PROMPT:
Every line below should be copied out exactly.

DATA FOR REVIEW:
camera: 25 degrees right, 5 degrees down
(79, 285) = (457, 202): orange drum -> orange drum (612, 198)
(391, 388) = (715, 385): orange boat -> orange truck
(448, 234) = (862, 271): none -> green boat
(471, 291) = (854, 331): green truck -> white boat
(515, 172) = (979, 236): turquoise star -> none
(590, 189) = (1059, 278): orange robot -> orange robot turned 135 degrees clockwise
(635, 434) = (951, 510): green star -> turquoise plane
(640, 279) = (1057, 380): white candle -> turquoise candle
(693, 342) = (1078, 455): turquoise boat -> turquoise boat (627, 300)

SOLUTION BELOW:
camera: 25 degrees right, 5 degrees down
(79, 285) = (457, 202): orange drum -> orange drum (612, 198)
(391, 388) = (715, 385): orange boat -> orange truck
(448, 234) = (862, 271): none -> green boat
(471, 291) = (854, 331): green truck -> white boat
(515, 172) = (979, 236): turquoise star -> none
(590, 189) = (1059, 278): orange robot -> orange robot turned 135 degrees clockwise
(635, 434) = (951, 510): green star -> turquoise plane
(640, 279) = (1057, 380): white candle -> turquoise candle
(693, 342) = (1078, 455): turquoise boat -> turquoise boat (627, 300)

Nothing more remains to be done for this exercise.